> RECORDS FOR THIS EXERCISE
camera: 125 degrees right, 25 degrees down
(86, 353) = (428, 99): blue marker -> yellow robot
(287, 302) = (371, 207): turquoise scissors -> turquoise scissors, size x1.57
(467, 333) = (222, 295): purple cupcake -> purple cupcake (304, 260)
...
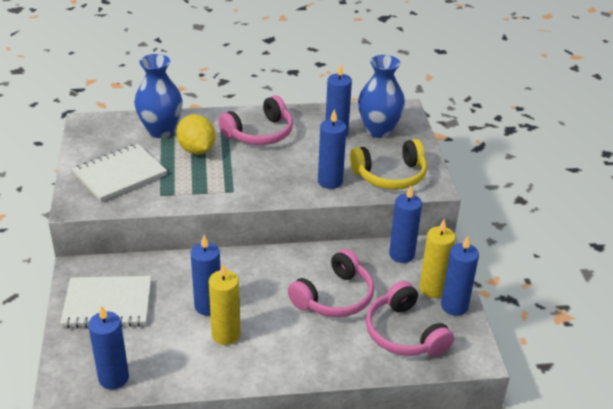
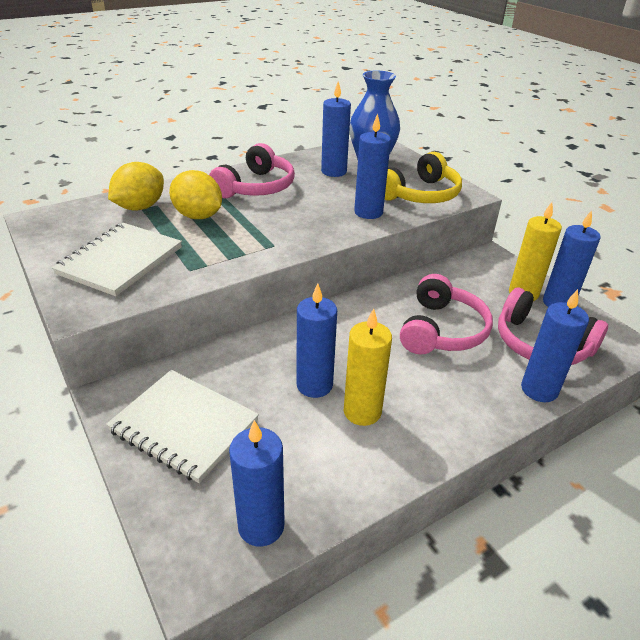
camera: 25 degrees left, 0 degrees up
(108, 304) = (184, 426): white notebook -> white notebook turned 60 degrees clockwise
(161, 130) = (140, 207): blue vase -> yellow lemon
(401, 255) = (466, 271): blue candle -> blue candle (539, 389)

> WHAT YOU SHOULD DO
Out of the data above, set down the lines from the one with "(86, 353) = (428, 99): blue" to the one with "(467, 333) = (222, 295): purple", both included, exactly as written and with no additions.

> COMPLETED EXERCISE
(86, 353) = (428, 99): blue marker -> yellow robot
(287, 302) = (371, 207): turquoise scissors -> turquoise scissors, size x1.57
(467, 333) = (222, 295): purple cupcake -> purple cupcake (304, 260)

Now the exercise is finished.